> _THE EXERCISE_
Switch "pink L-shape" to "purple L-shape" in the listing from its start up to and including the line with "cyan semicircle: moved 1 px", and leave all other wording unchanged. Give back only those lines, without the pictures.

=== PROVIDED RECORDS ===

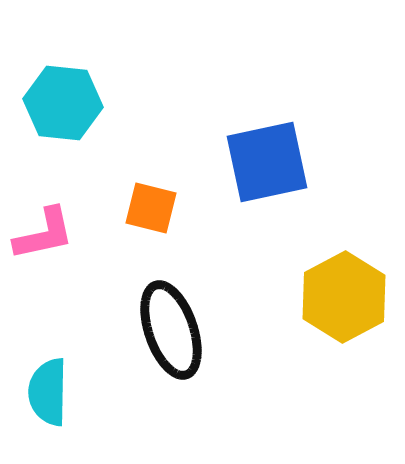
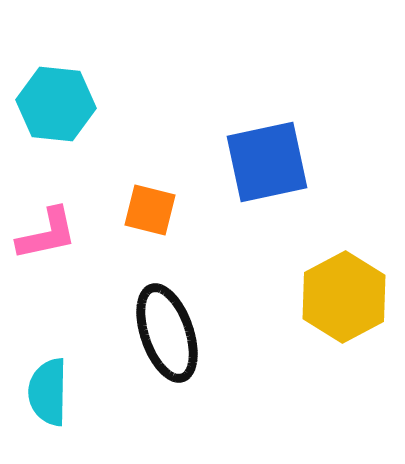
cyan hexagon: moved 7 px left, 1 px down
orange square: moved 1 px left, 2 px down
pink L-shape: moved 3 px right
black ellipse: moved 4 px left, 3 px down
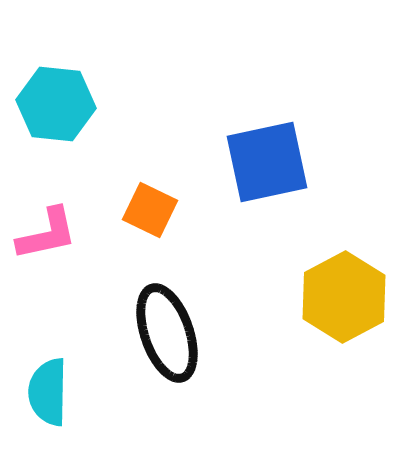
orange square: rotated 12 degrees clockwise
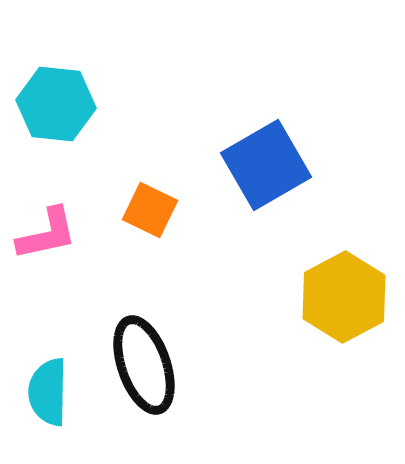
blue square: moved 1 px left, 3 px down; rotated 18 degrees counterclockwise
black ellipse: moved 23 px left, 32 px down
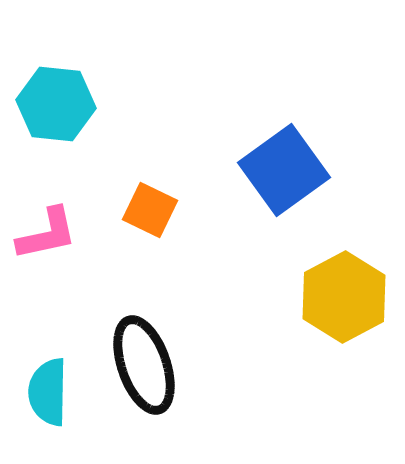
blue square: moved 18 px right, 5 px down; rotated 6 degrees counterclockwise
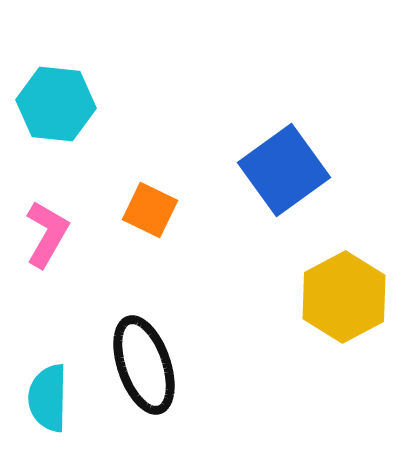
pink L-shape: rotated 48 degrees counterclockwise
cyan semicircle: moved 6 px down
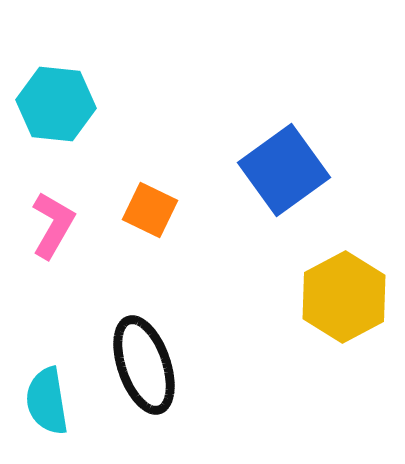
pink L-shape: moved 6 px right, 9 px up
cyan semicircle: moved 1 px left, 3 px down; rotated 10 degrees counterclockwise
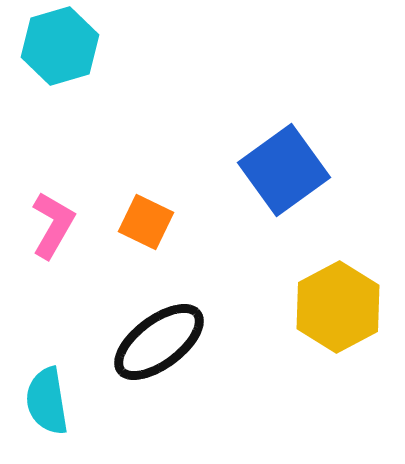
cyan hexagon: moved 4 px right, 58 px up; rotated 22 degrees counterclockwise
orange square: moved 4 px left, 12 px down
yellow hexagon: moved 6 px left, 10 px down
black ellipse: moved 15 px right, 23 px up; rotated 72 degrees clockwise
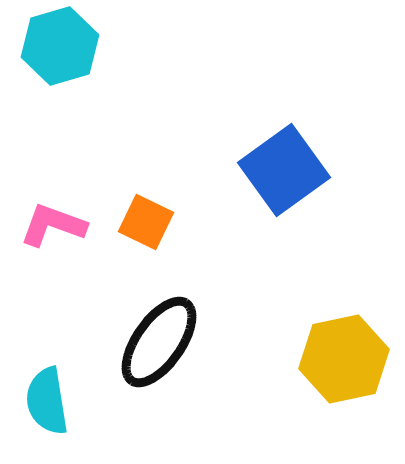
pink L-shape: rotated 100 degrees counterclockwise
yellow hexagon: moved 6 px right, 52 px down; rotated 16 degrees clockwise
black ellipse: rotated 18 degrees counterclockwise
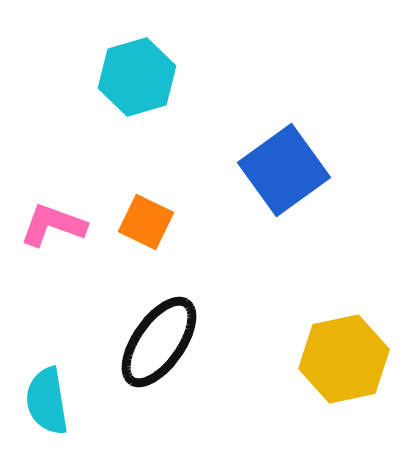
cyan hexagon: moved 77 px right, 31 px down
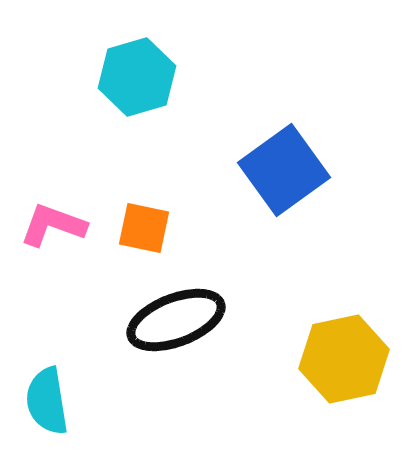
orange square: moved 2 px left, 6 px down; rotated 14 degrees counterclockwise
black ellipse: moved 17 px right, 22 px up; rotated 34 degrees clockwise
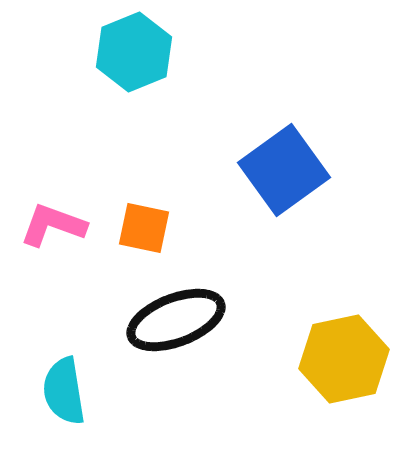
cyan hexagon: moved 3 px left, 25 px up; rotated 6 degrees counterclockwise
cyan semicircle: moved 17 px right, 10 px up
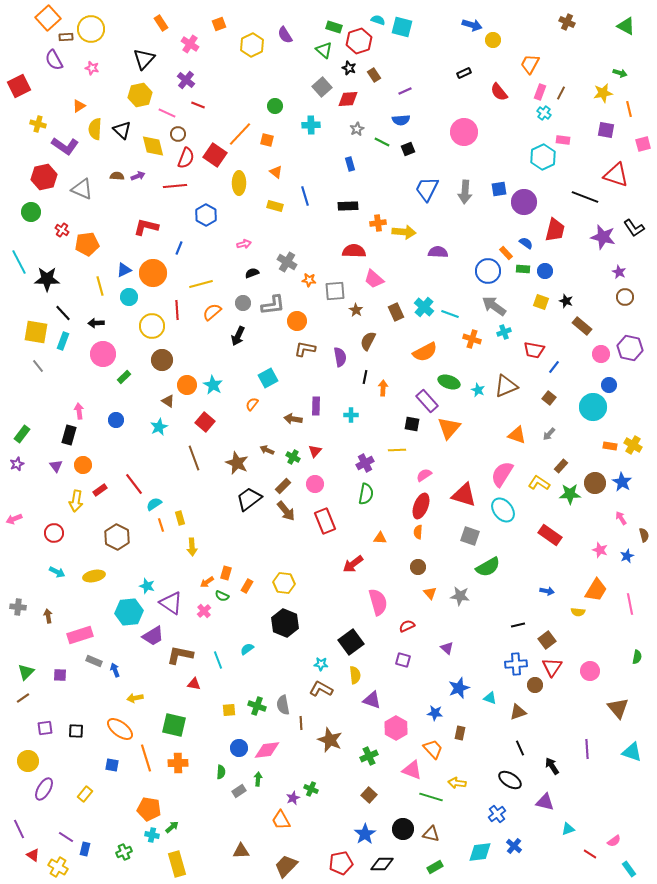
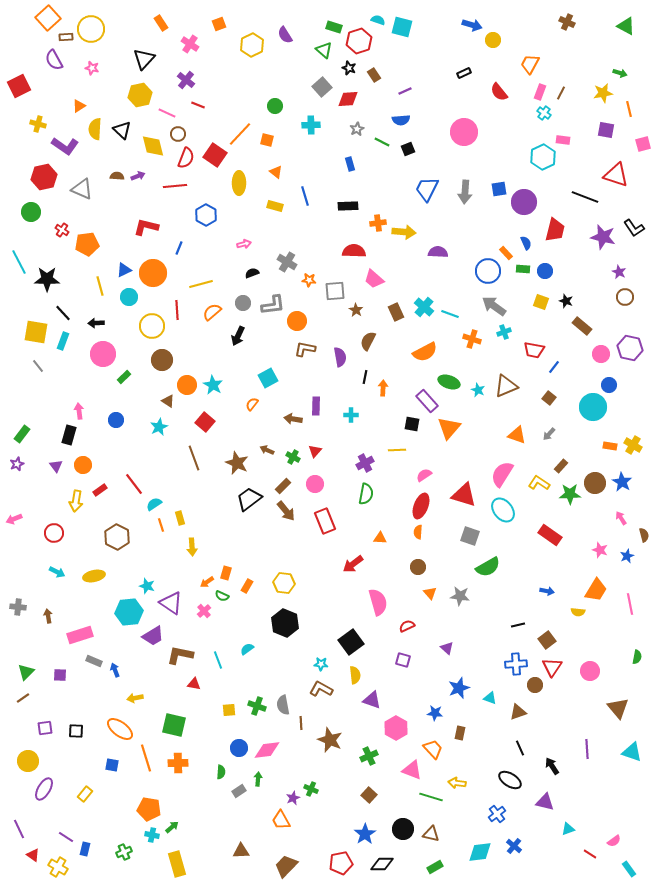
blue semicircle at (526, 243): rotated 32 degrees clockwise
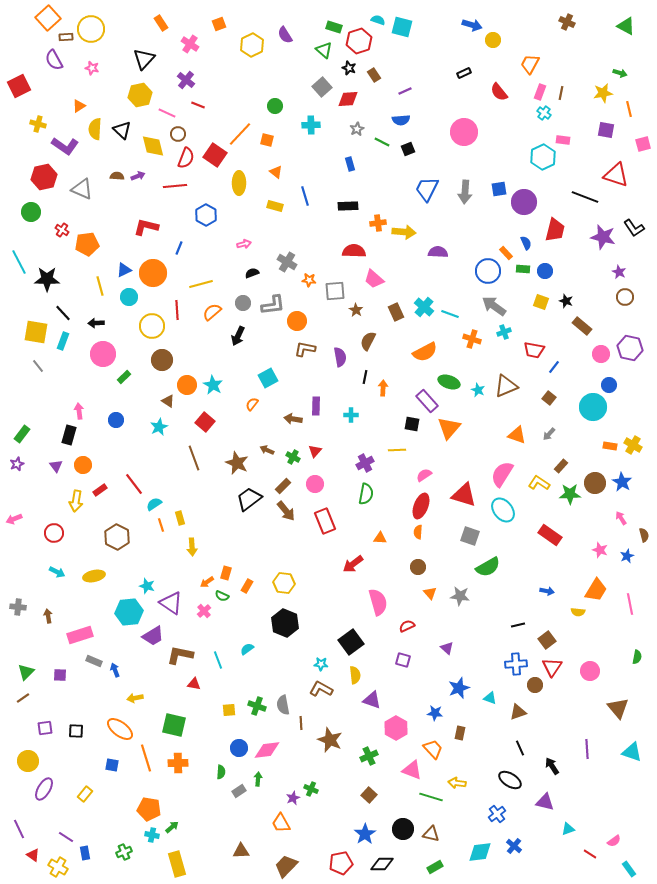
brown line at (561, 93): rotated 16 degrees counterclockwise
orange trapezoid at (281, 820): moved 3 px down
blue rectangle at (85, 849): moved 4 px down; rotated 24 degrees counterclockwise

===

> _WORKED SOLUTION_
cyan hexagon: moved 7 px left, 1 px down
orange square: moved 1 px left, 2 px down
purple L-shape: moved 3 px right
black ellipse: moved 4 px left, 3 px down
orange square: rotated 12 degrees clockwise
blue square: moved 1 px left, 3 px down; rotated 18 degrees counterclockwise
black ellipse: moved 23 px left, 32 px down
blue square: moved 18 px right, 5 px down; rotated 6 degrees counterclockwise
purple L-shape: rotated 48 degrees counterclockwise
cyan semicircle: moved 6 px down
purple L-shape: moved 6 px right, 9 px up
cyan semicircle: moved 1 px left, 3 px down; rotated 10 degrees counterclockwise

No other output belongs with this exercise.